#### DIRECTIONS
This task calls for every line of the material to be output verbatim.

#### RAW DATA
★ ★ ★ ★
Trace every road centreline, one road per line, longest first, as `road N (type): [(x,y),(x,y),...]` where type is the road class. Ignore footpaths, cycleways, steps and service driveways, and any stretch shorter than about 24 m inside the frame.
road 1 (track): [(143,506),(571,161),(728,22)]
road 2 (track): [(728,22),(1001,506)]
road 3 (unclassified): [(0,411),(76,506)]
★ ★ ★ ★
#### THE ANSWER
Trace every road centreline, one road per line, longest first, as `road N (type): [(x,y),(x,y),...]` where type is the road class. Ignore footpaths, cycleways, steps and service driveways, and any stretch shorter than about 24 m inside the frame.
road 1 (track): [(143,506),(571,161),(728,22)]
road 2 (track): [(728,22),(1001,506)]
road 3 (unclassified): [(0,411),(76,506)]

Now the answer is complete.